[Object displacement listings]
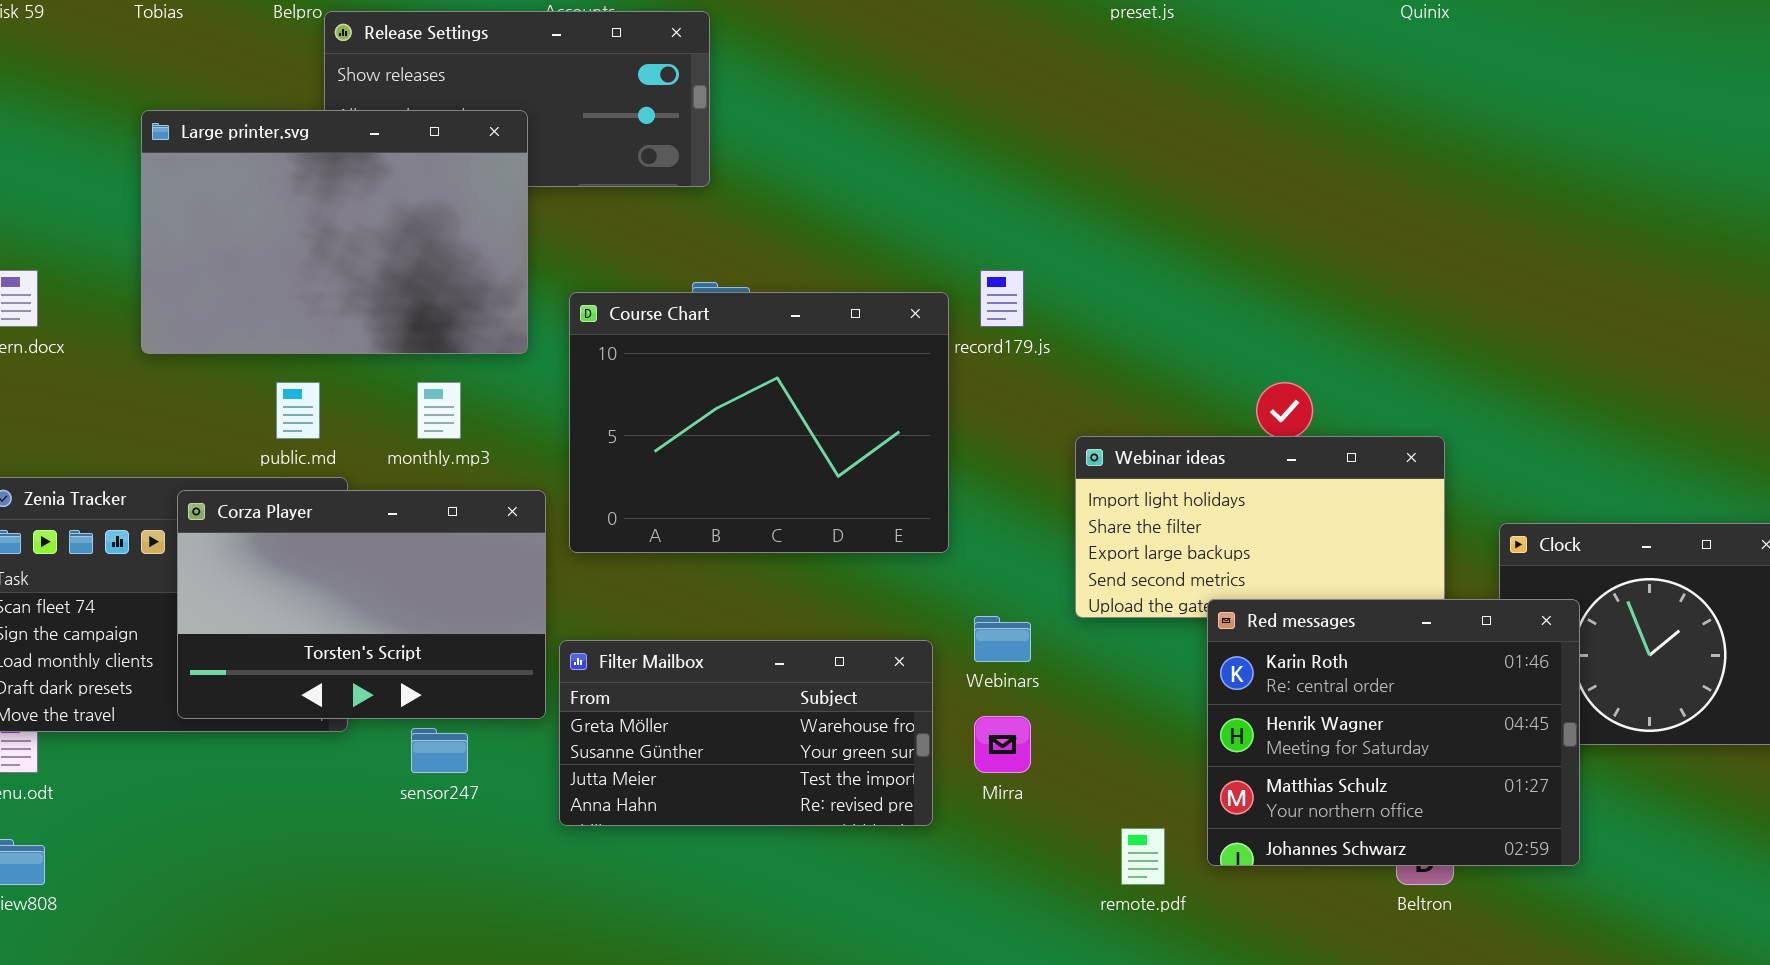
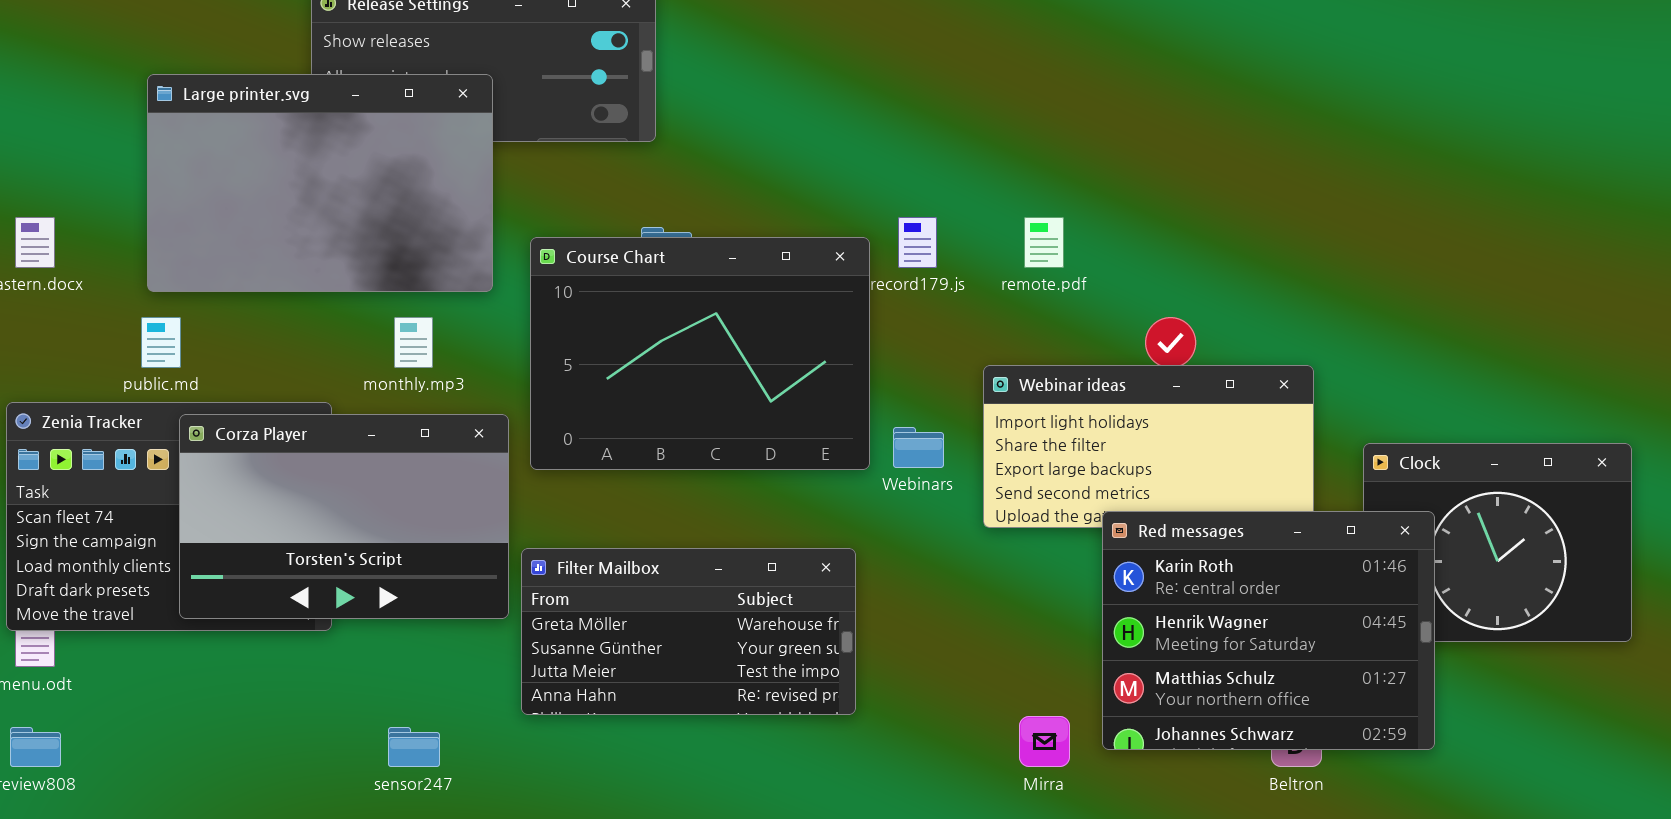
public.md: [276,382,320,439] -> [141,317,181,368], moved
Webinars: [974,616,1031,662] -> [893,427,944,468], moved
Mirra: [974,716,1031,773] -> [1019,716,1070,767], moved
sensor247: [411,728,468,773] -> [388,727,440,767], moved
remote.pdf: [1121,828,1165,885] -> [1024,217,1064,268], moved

• **Exercise brief**
Skipping the pictures, transcribe each line above exactly as it appears.

• **Task result**
public.md: [276,382,320,439] -> [141,317,181,368], moved
Webinars: [974,616,1031,662] -> [893,427,944,468], moved
Mirra: [974,716,1031,773] -> [1019,716,1070,767], moved
sensor247: [411,728,468,773] -> [388,727,440,767], moved
remote.pdf: [1121,828,1165,885] -> [1024,217,1064,268], moved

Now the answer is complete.